(Material to process)

* * * *

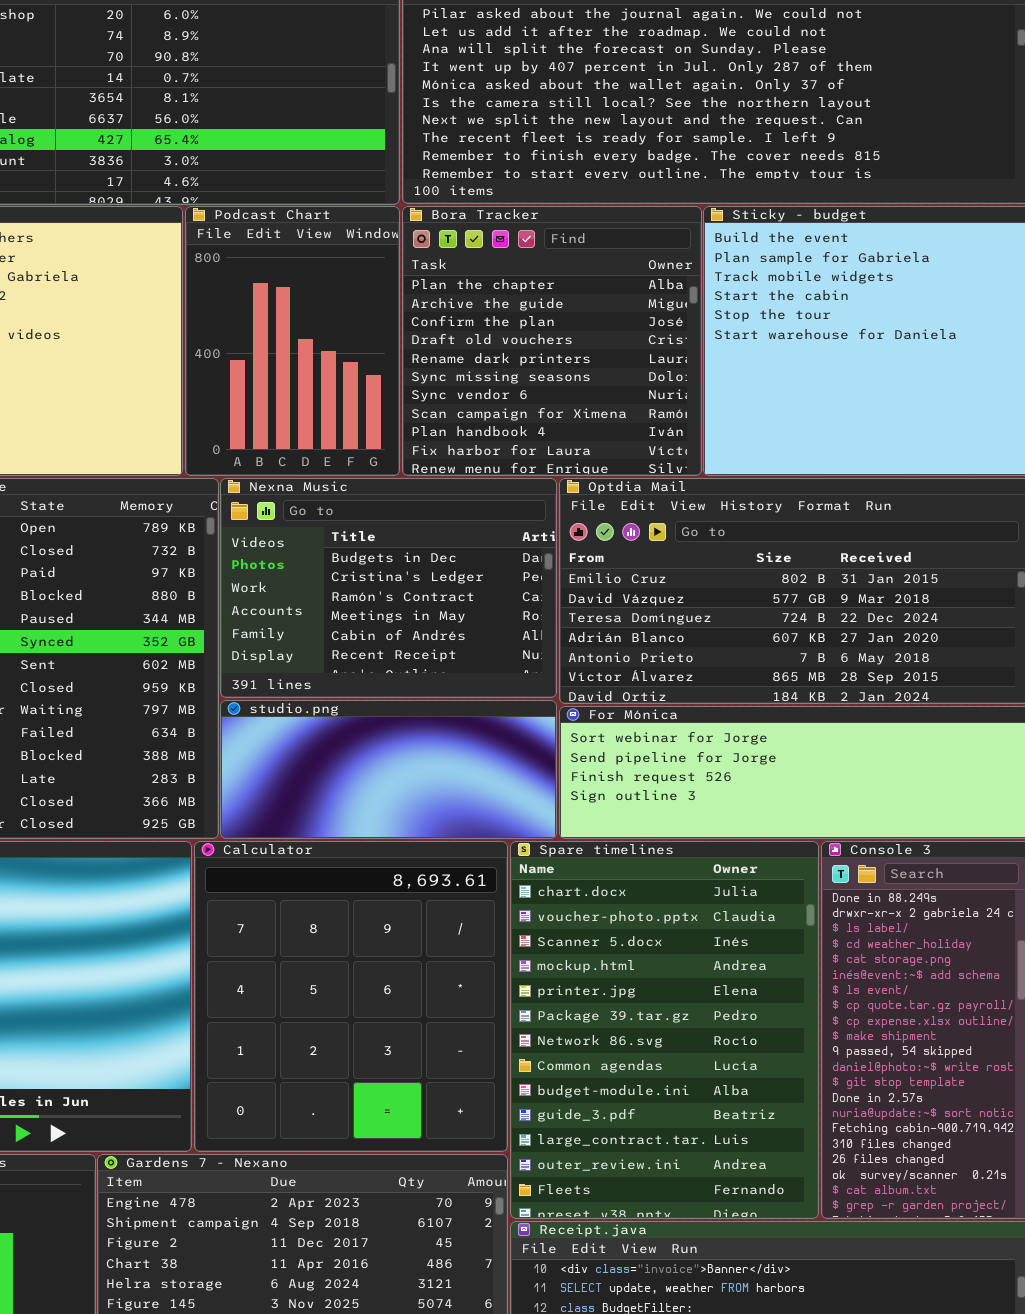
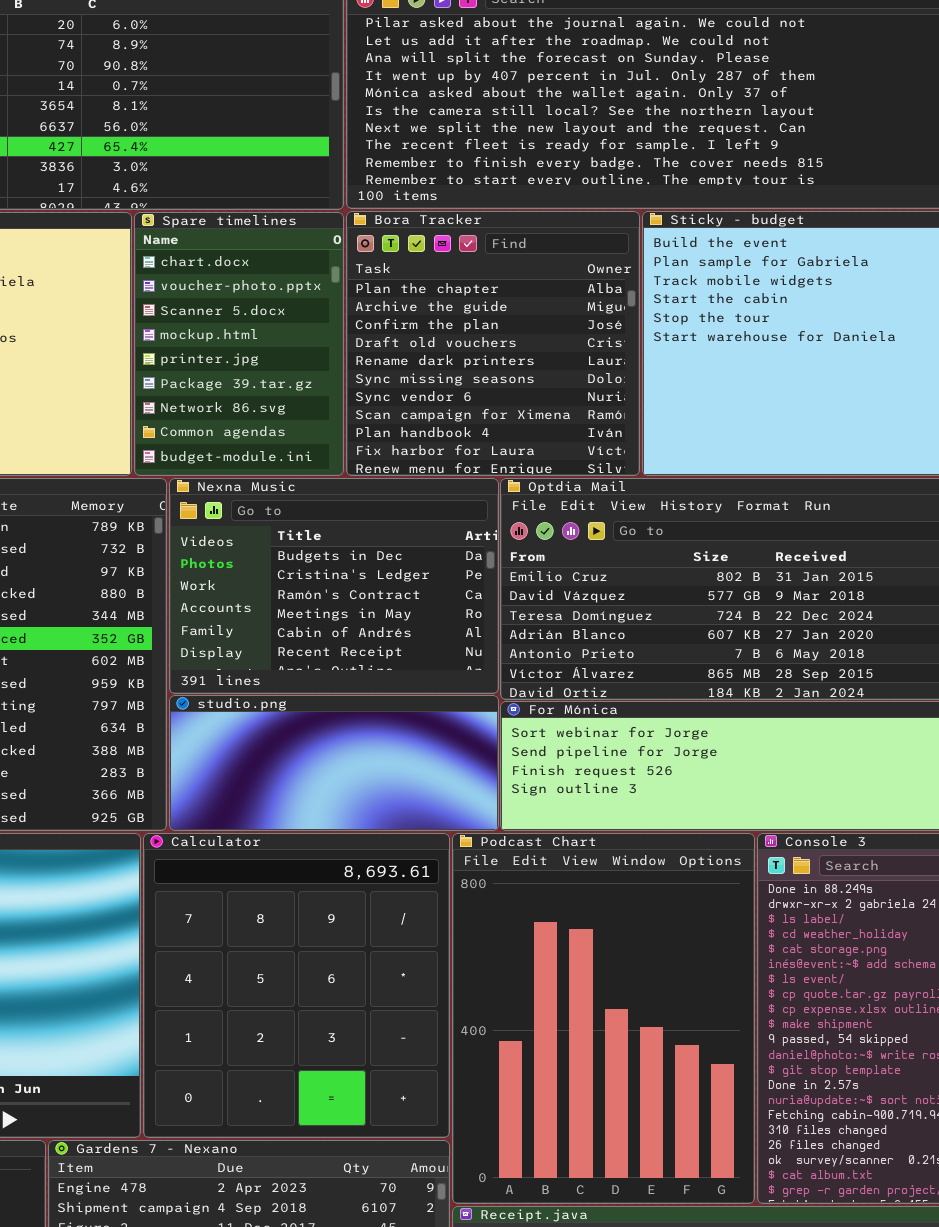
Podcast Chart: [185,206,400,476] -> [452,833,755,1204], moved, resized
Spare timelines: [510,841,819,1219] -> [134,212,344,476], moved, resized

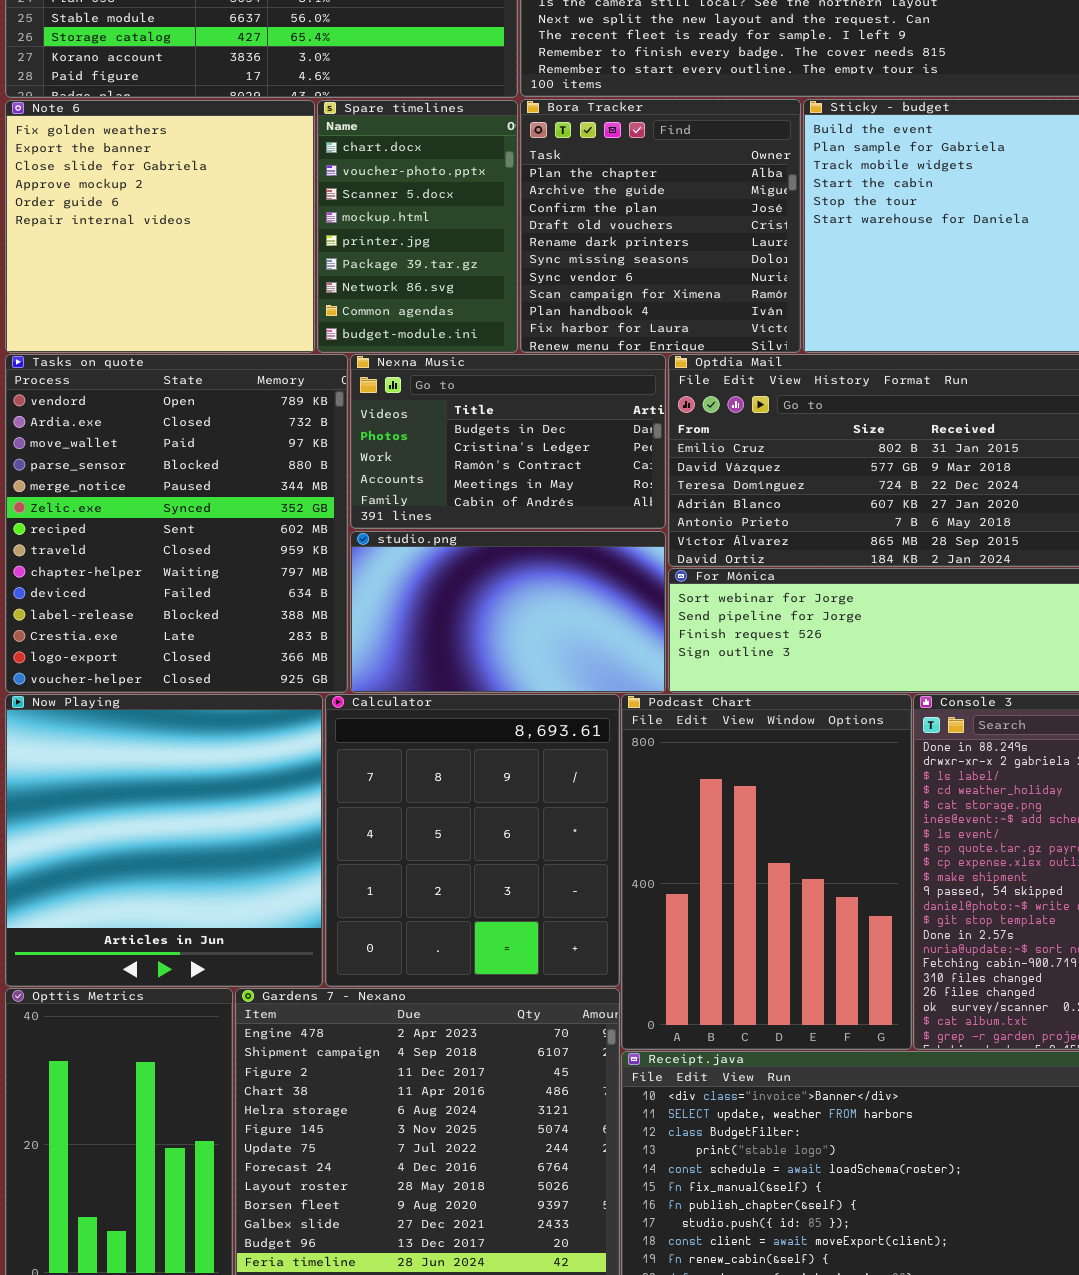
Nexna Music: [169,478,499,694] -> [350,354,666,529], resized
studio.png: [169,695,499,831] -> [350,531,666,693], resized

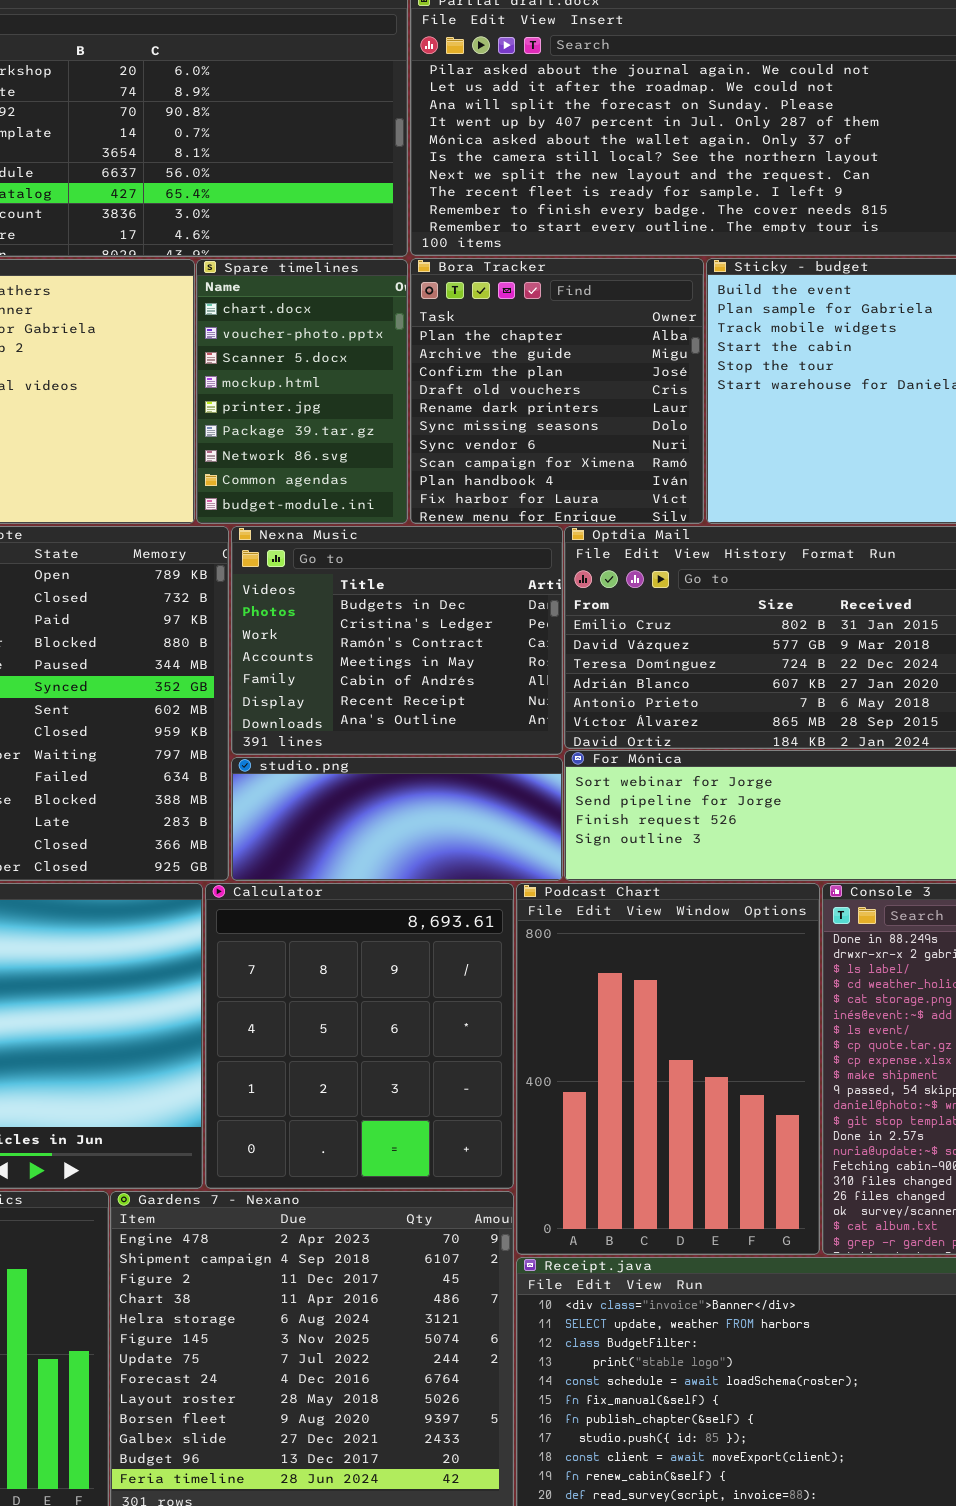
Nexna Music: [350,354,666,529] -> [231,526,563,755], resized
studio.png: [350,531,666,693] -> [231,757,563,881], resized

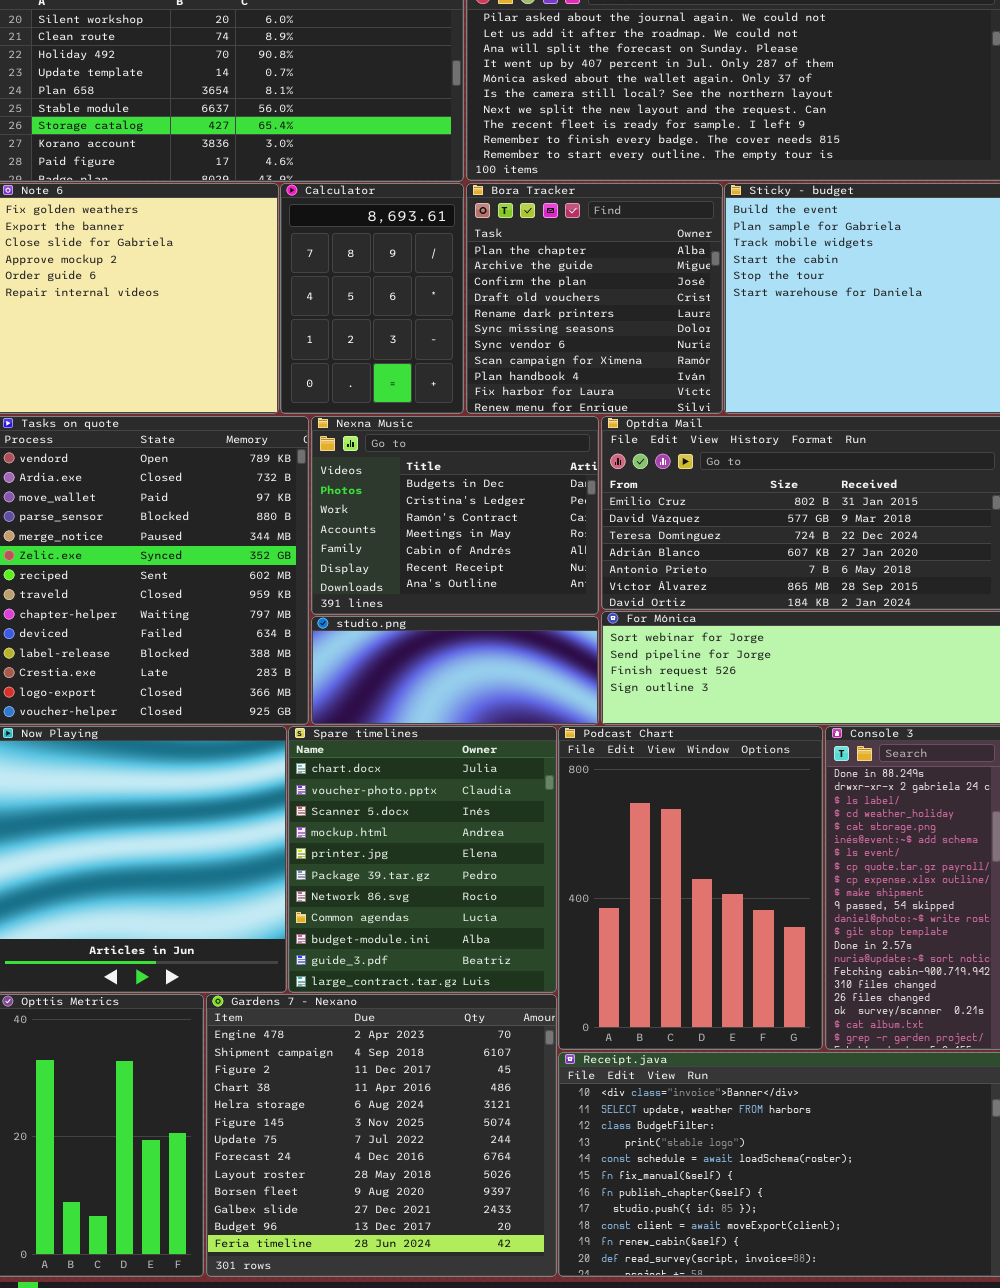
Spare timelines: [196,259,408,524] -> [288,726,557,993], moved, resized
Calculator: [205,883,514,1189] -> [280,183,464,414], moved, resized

* * * *

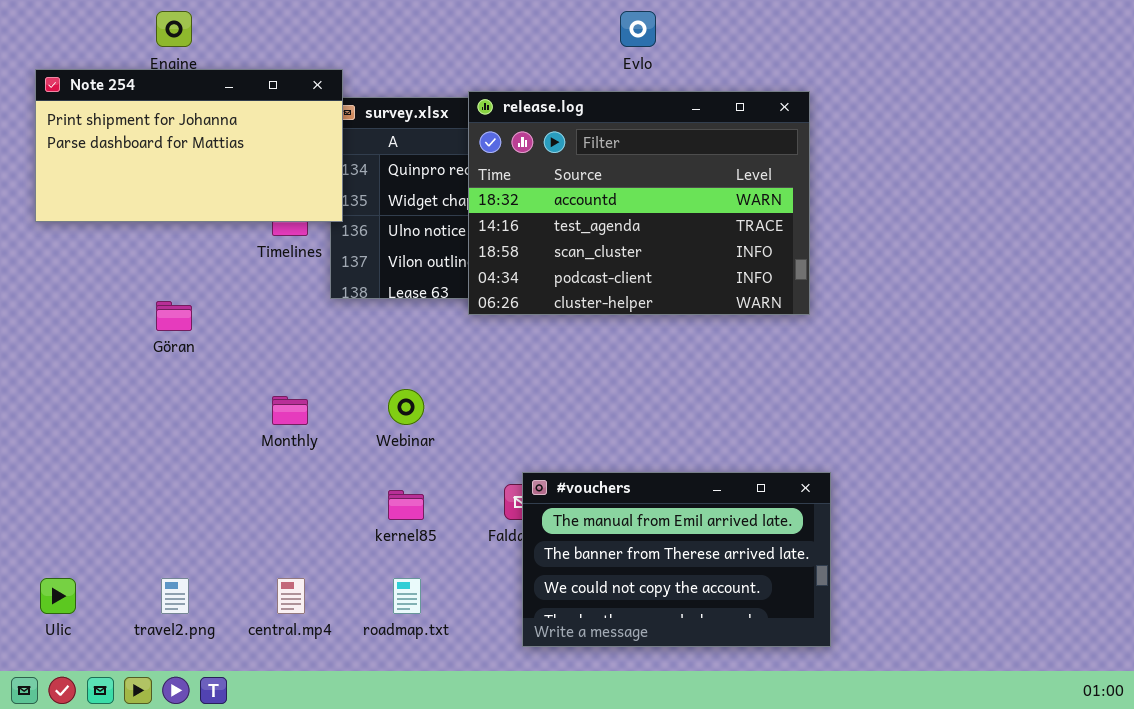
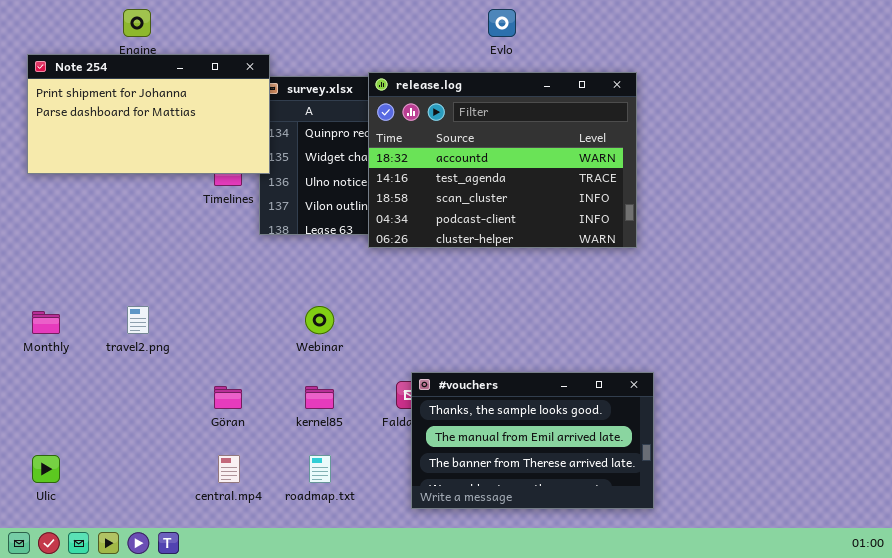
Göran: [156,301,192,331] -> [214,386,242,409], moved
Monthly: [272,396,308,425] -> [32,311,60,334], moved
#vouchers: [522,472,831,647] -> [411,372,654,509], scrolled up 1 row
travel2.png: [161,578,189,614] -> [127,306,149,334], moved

* * * *

(Assigned task) From the records above, print only the lines between the one holding "Spare timelines: [196,259,408,524]" and the one holding "Calculator: [205,883,514,1189] ->", inclusive, exactly as they stand.

(Solved exercise)
Spare timelines: [196,259,408,524] -> [288,726,557,993], moved, resized
Calculator: [205,883,514,1189] -> [280,183,464,414], moved, resized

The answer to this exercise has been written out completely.